■ **Aim of the exercise**
Could you transcribe every entry below exactly, leaving out the pictures?

[Dataset records]
_ _ _ _ _ _ _

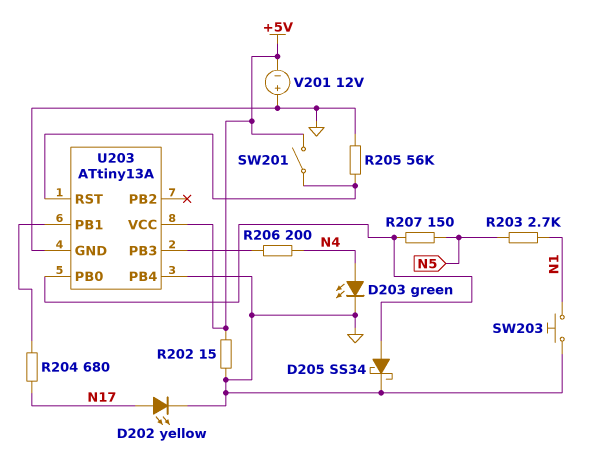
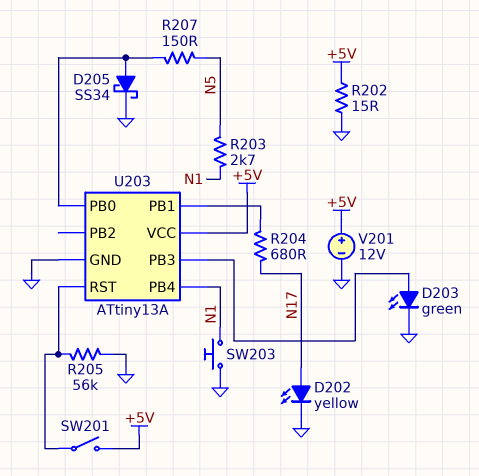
D203: LED green (A N4, K GND) -> LED green (A U203/PB3, K GND)
R206: 200 (N4, U203/PB3) -> none
U203 pin PB4: GND -> N1
V201: 12V (plus GND, minus +5V) -> 12V (plus +5V, minus GND)

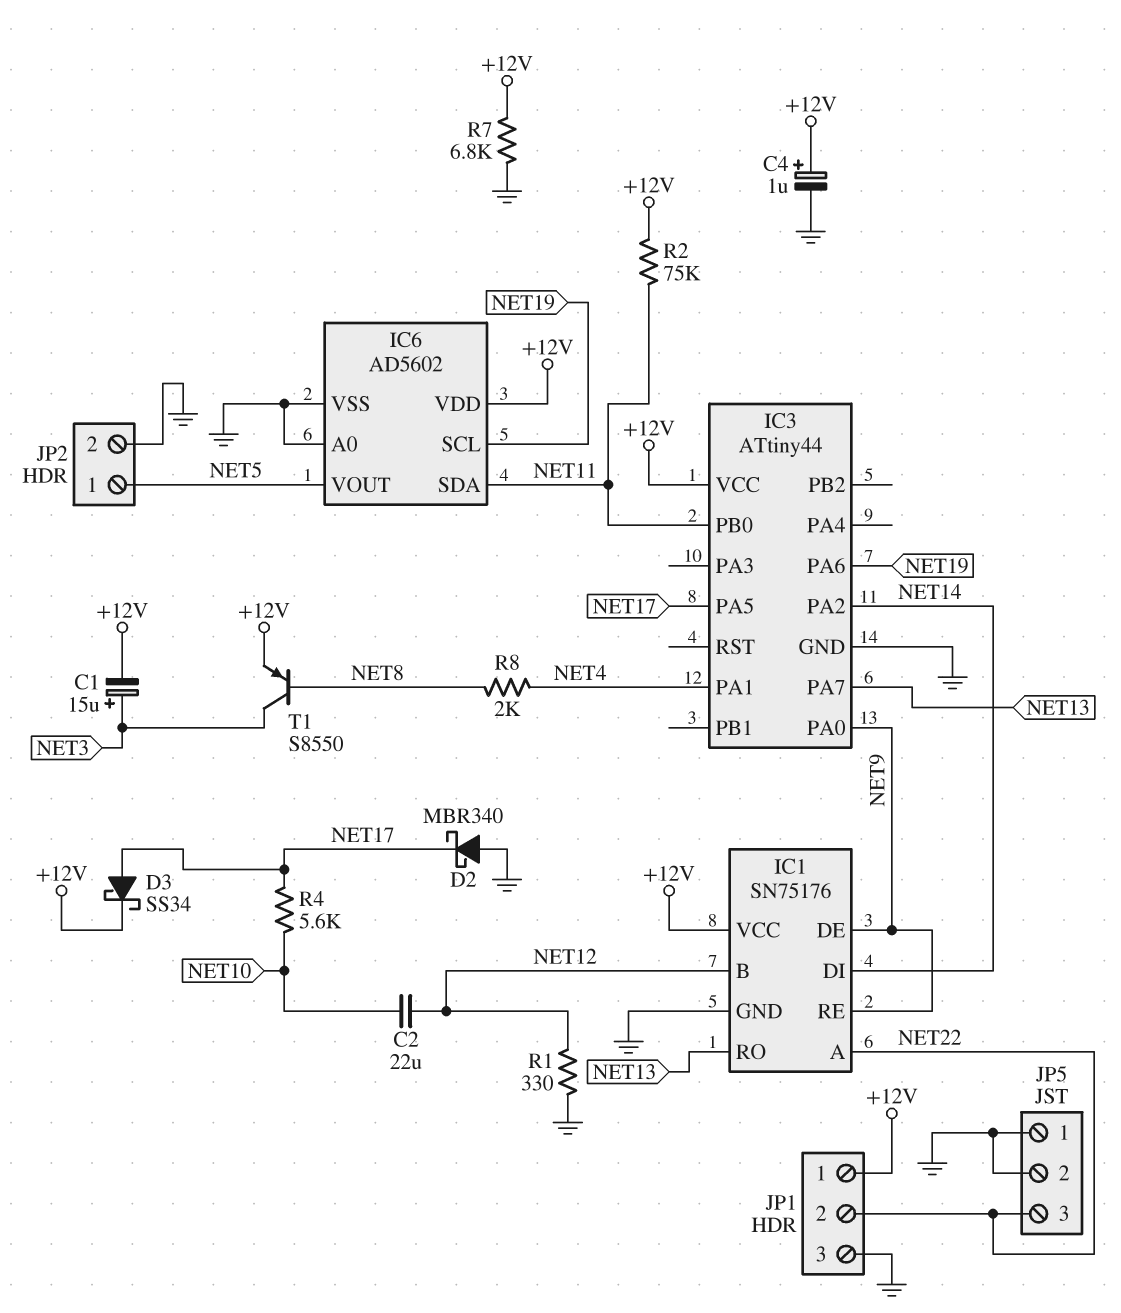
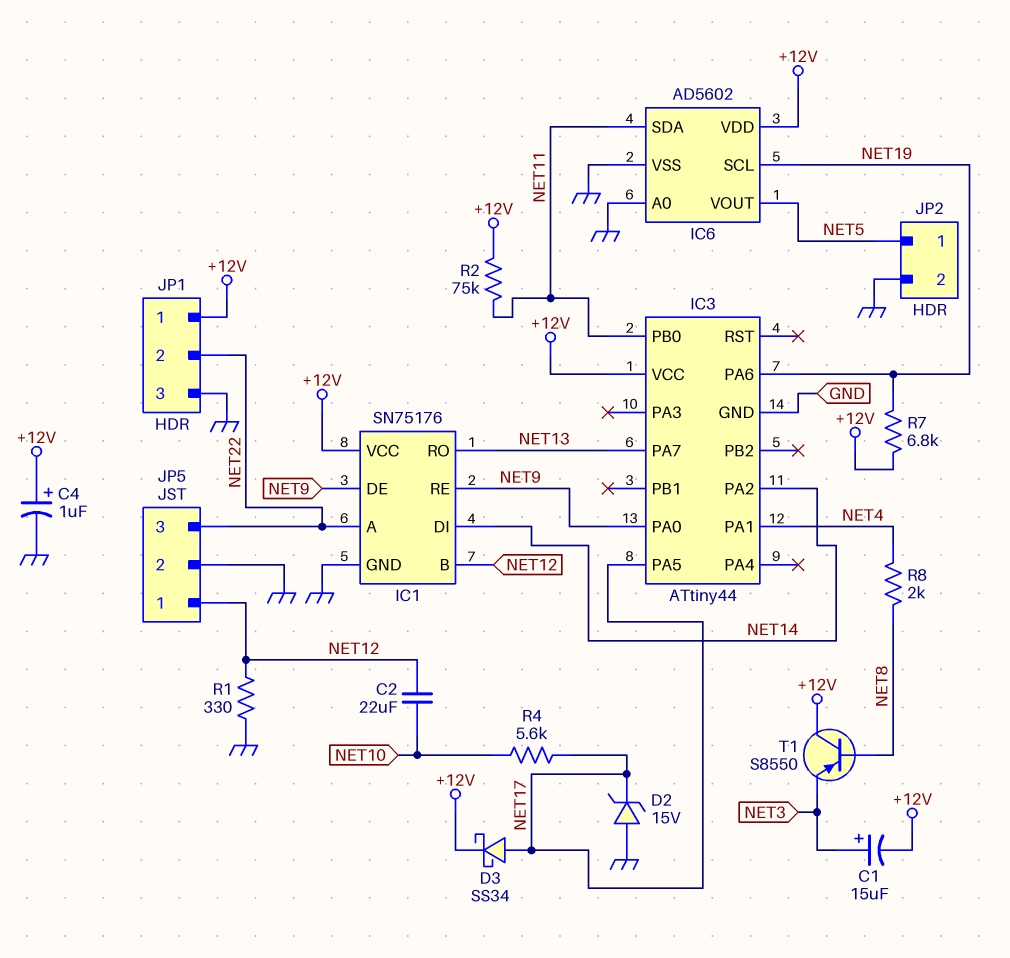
D2: schottky MBR340 (A GND, K NET17) -> zener 15V (A GND, K NET17)
JP5 pin 1: GND -> NET12
R7: 6.8k (+12V, GND) -> 6.8k (+12V, NET19)
T1: PNP S8550 (B NET8, C NET3, E +12V) -> PNP S8550 (B NET8, C +12V, E NET3)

_ _ _ _ _ _ _

■ **Answer box**
D203: LED green (A N4, K GND) -> LED green (A U203/PB3, K GND)
R206: 200 (N4, U203/PB3) -> none
U203 pin PB4: GND -> N1
V201: 12V (plus GND, minus +5V) -> 12V (plus +5V, minus GND)

D2: schottky MBR340 (A GND, K NET17) -> zener 15V (A GND, K NET17)
JP5 pin 1: GND -> NET12
R7: 6.8k (+12V, GND) -> 6.8k (+12V, NET19)
T1: PNP S8550 (B NET8, C NET3, E +12V) -> PNP S8550 (B NET8, C +12V, E NET3)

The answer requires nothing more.